**What to work on:** Further down are entries; set down exactly and only the lines from the one with "IMU2 pin SCL: B1 -> A9" up to and including the one with "KEYS3 pin K1: B7 -> A1", dropping each picture.

_ _ _ _ _ _ _

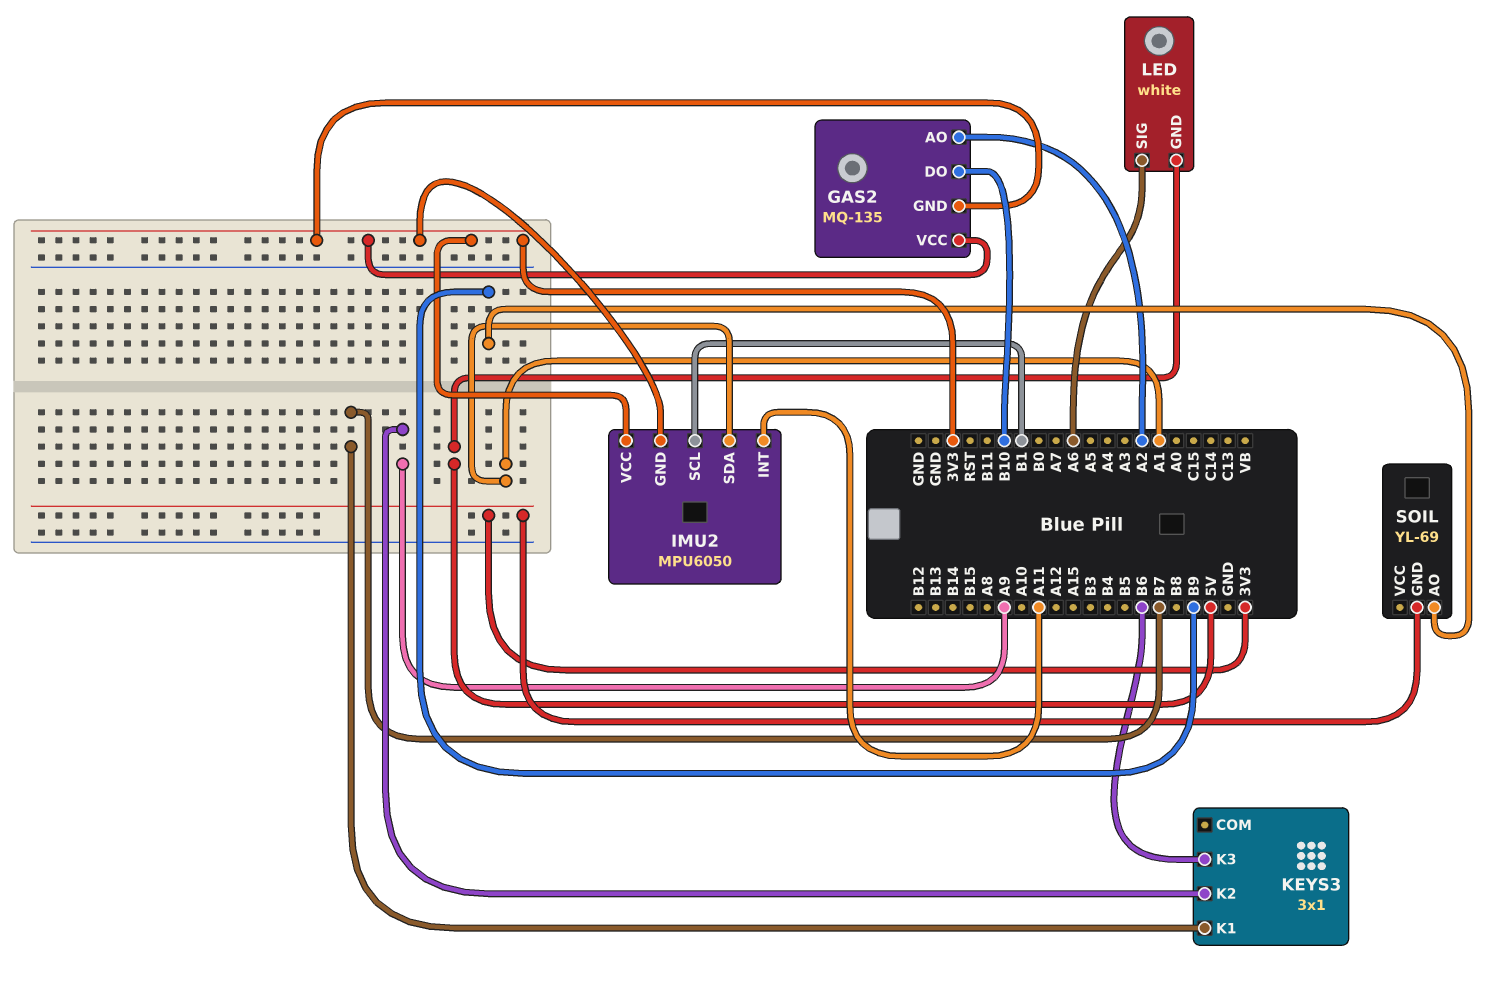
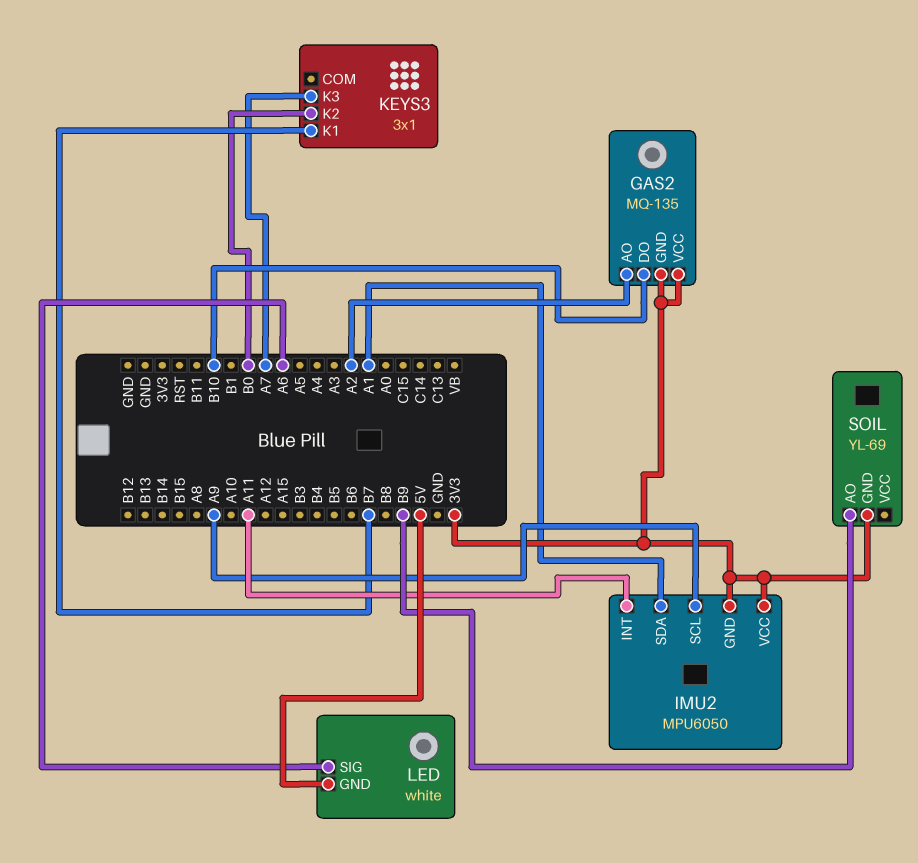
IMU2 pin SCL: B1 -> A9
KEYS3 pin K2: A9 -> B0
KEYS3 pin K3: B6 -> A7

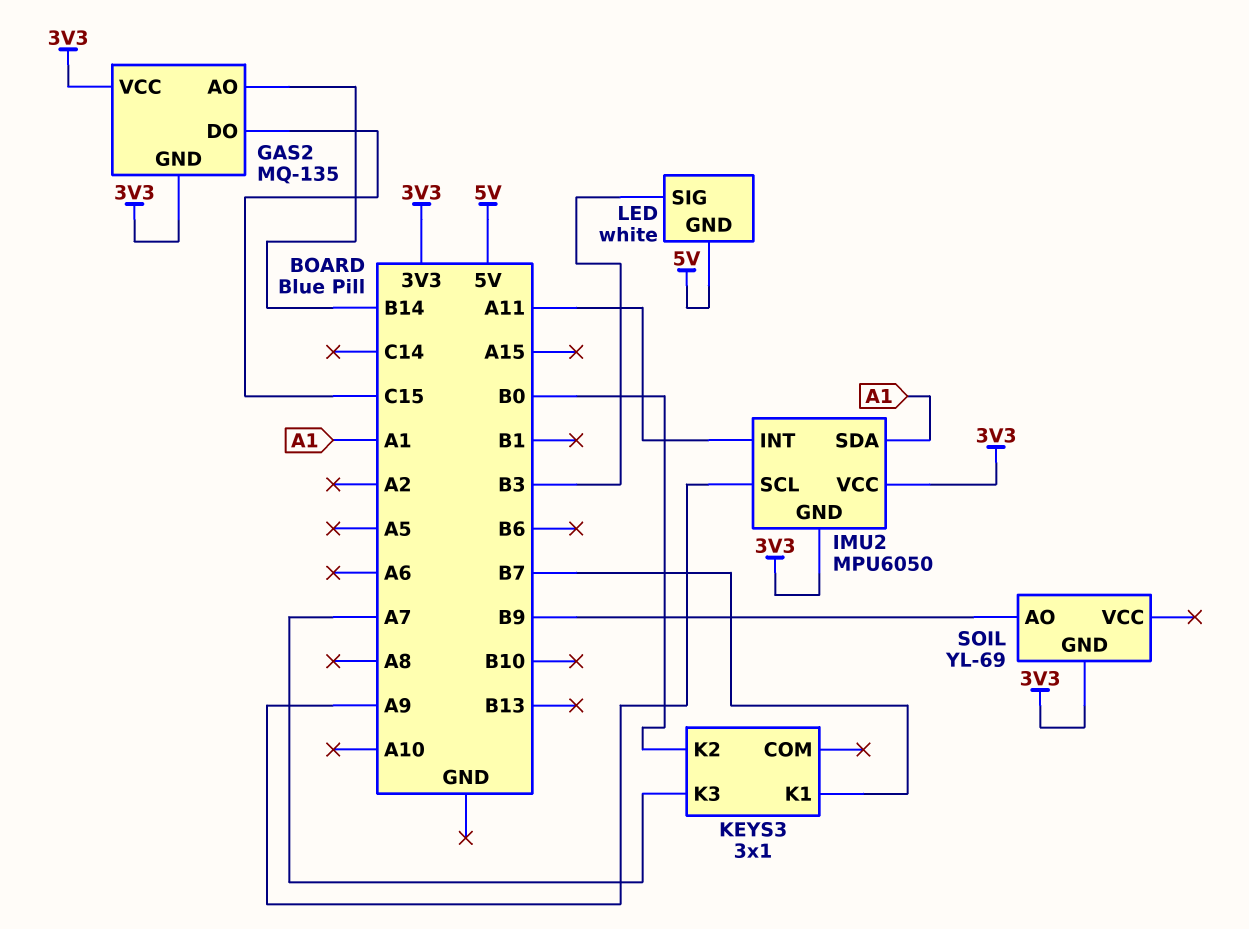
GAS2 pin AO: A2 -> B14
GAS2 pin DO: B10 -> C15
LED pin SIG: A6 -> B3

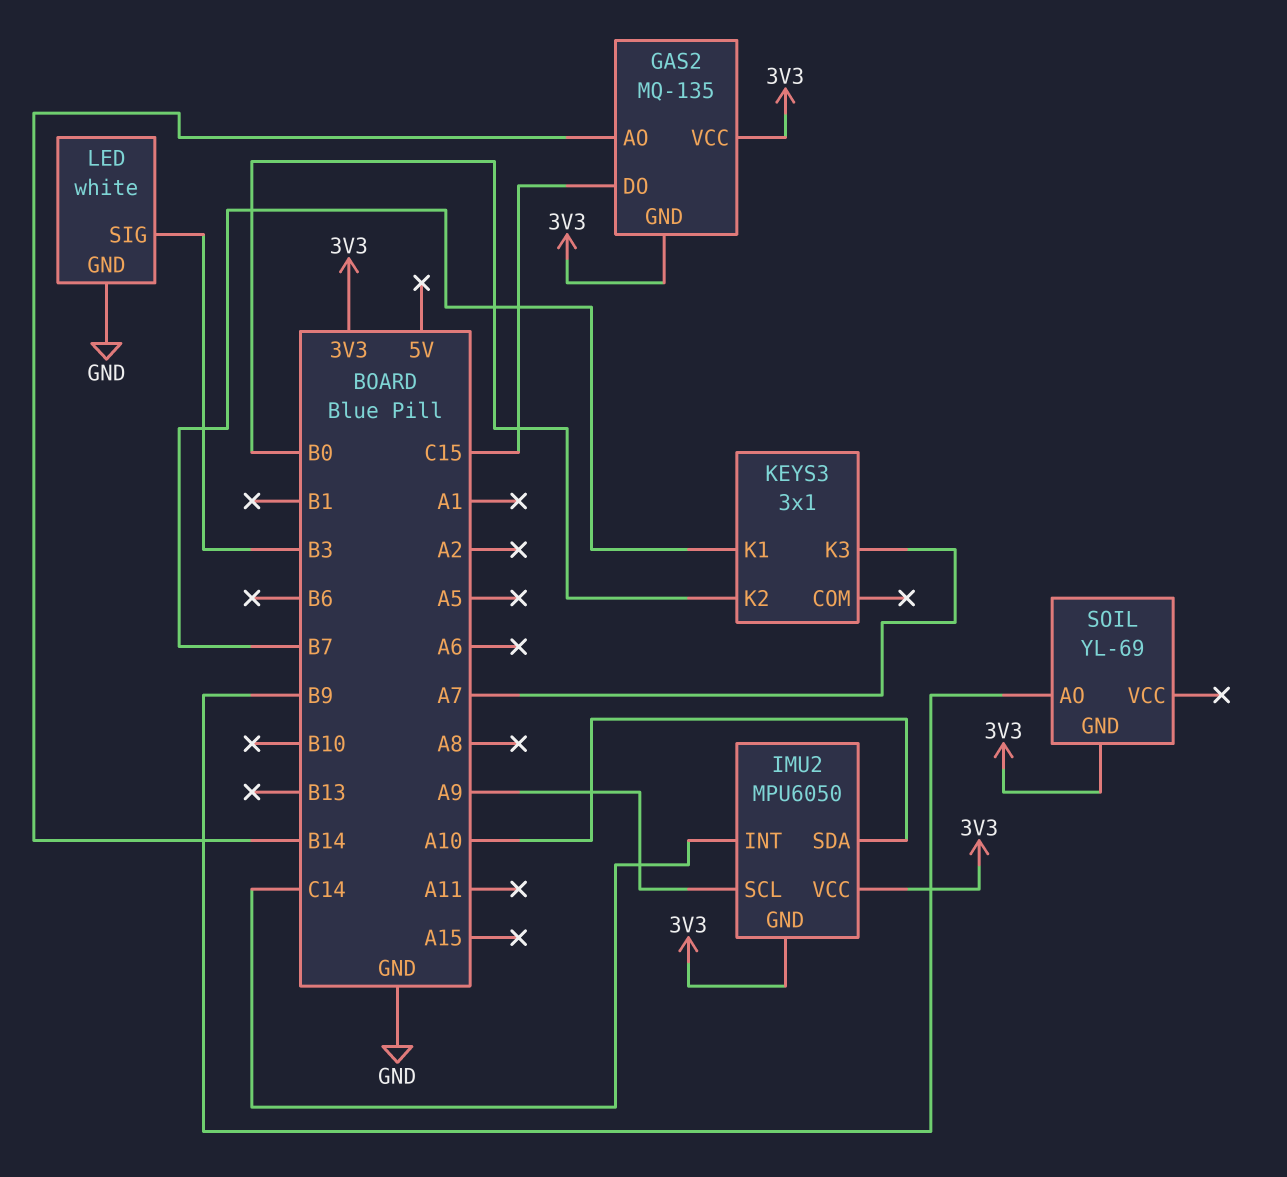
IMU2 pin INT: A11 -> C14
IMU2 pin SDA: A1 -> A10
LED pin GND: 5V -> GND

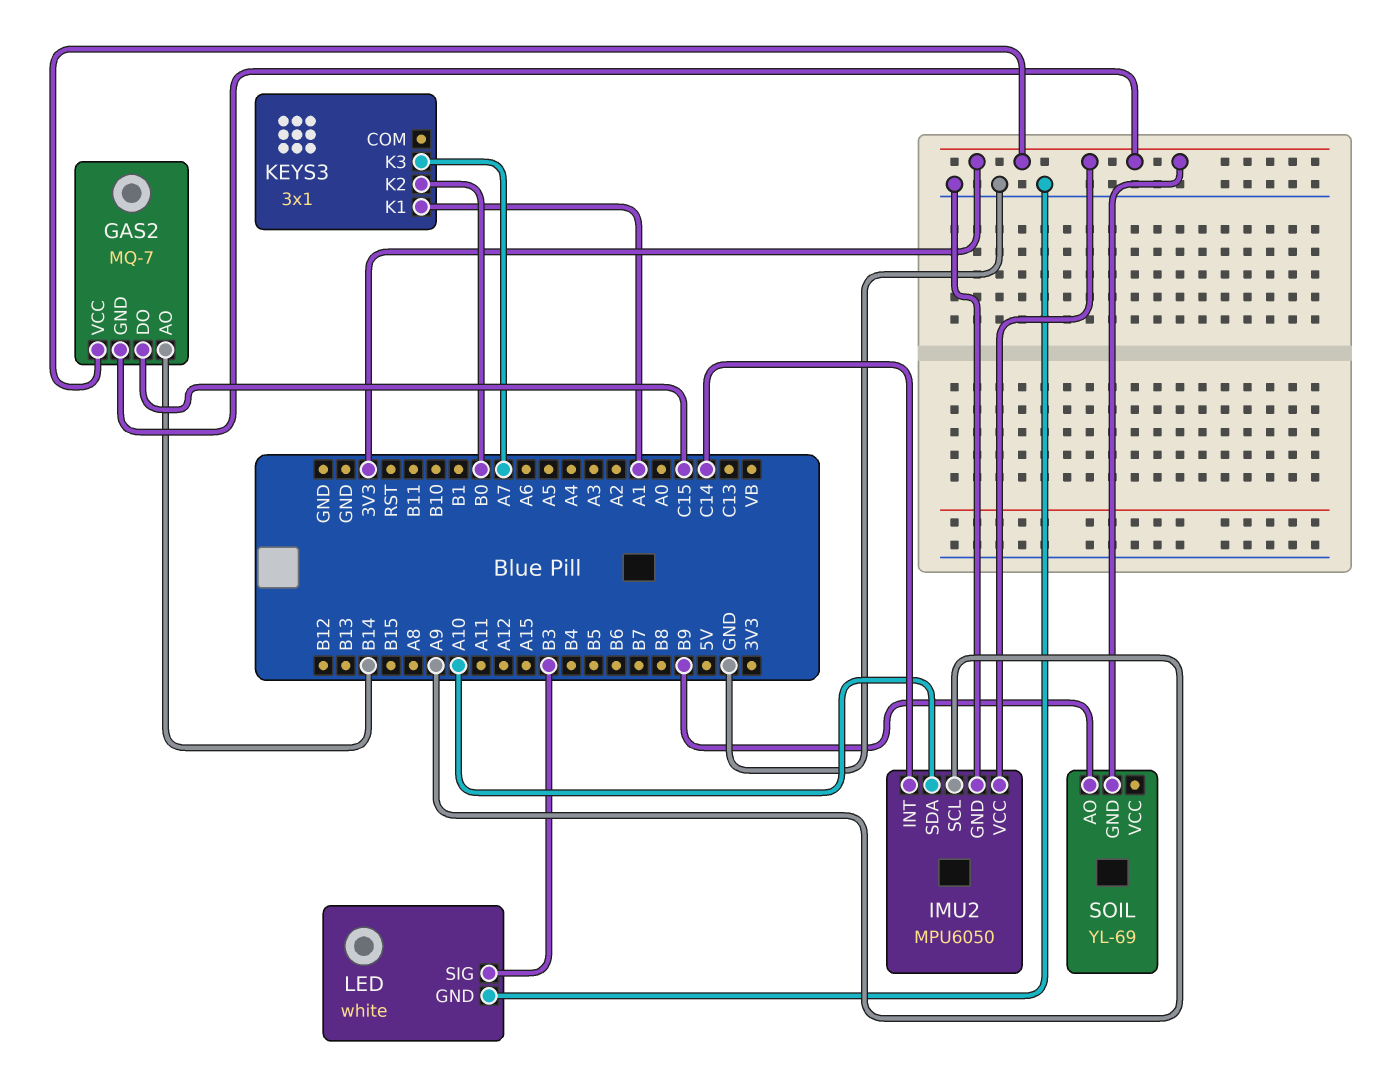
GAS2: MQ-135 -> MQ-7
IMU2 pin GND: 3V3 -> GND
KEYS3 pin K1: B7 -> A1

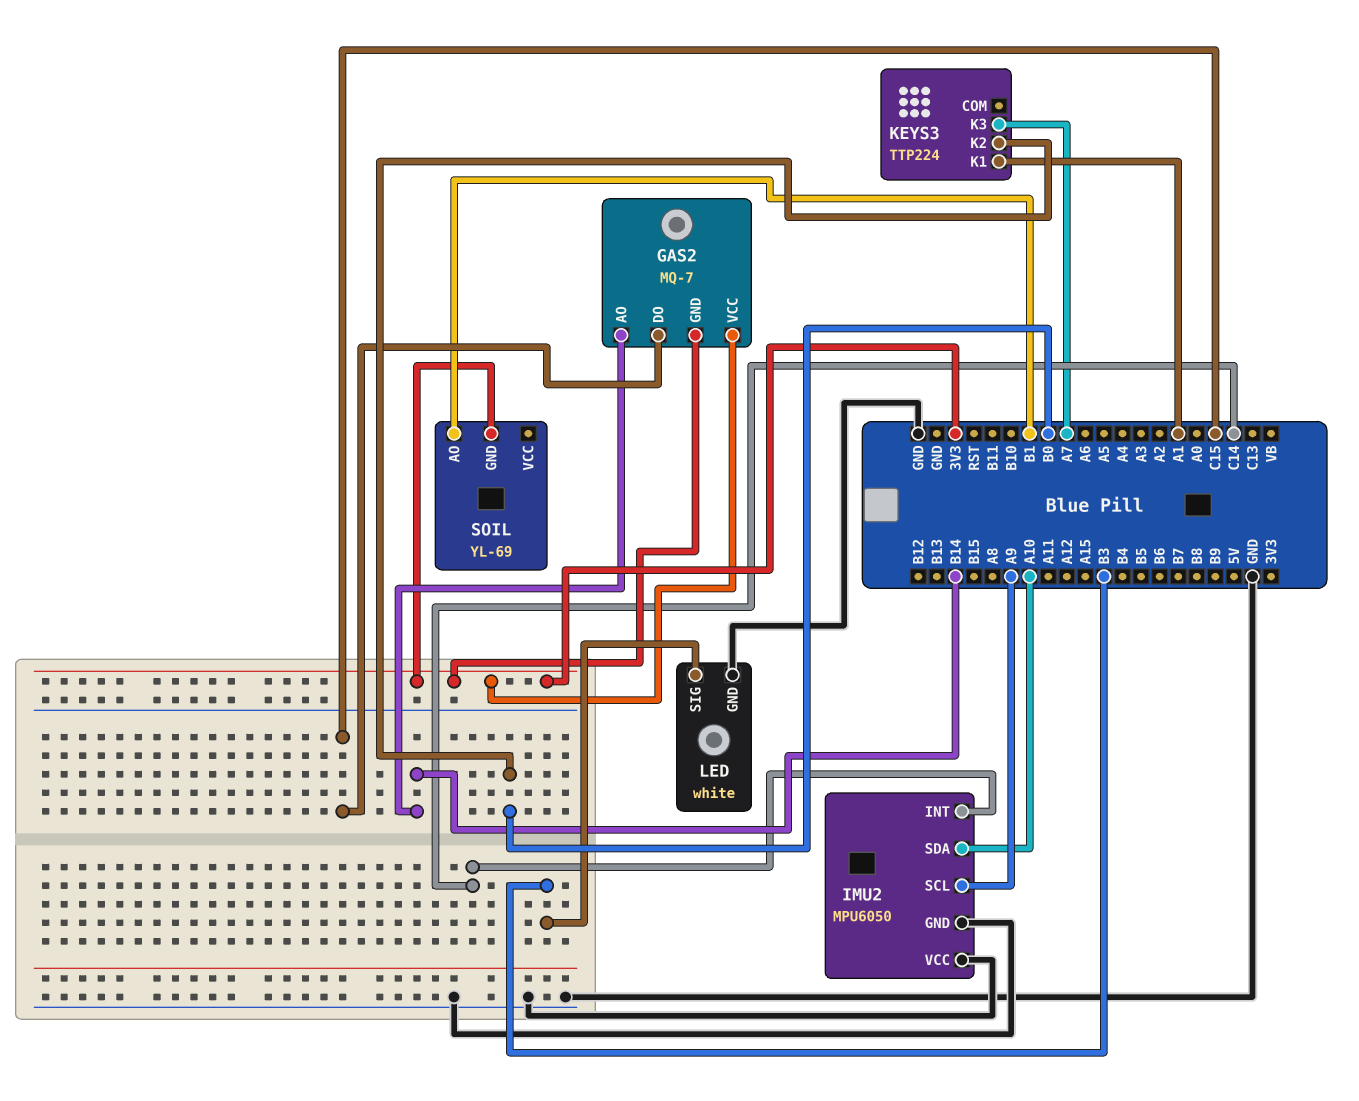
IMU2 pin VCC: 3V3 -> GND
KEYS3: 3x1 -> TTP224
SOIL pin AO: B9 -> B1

_ _ _ _ _ _ _

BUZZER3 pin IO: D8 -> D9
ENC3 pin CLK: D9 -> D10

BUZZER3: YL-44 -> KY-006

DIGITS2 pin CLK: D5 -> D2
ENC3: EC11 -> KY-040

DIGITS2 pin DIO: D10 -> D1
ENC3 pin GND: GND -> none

_ _ _ _ _ _ _

**Exercise result:**
IMU2 pin SCL: B1 -> A9
KEYS3 pin K2: A9 -> B0
KEYS3 pin K3: B6 -> A7

GAS2 pin AO: A2 -> B14
GAS2 pin DO: B10 -> C15
LED pin SIG: A6 -> B3

IMU2 pin INT: A11 -> C14
IMU2 pin SDA: A1 -> A10
LED pin GND: 5V -> GND

GAS2: MQ-135 -> MQ-7
IMU2 pin GND: 3V3 -> GND
KEYS3 pin K1: B7 -> A1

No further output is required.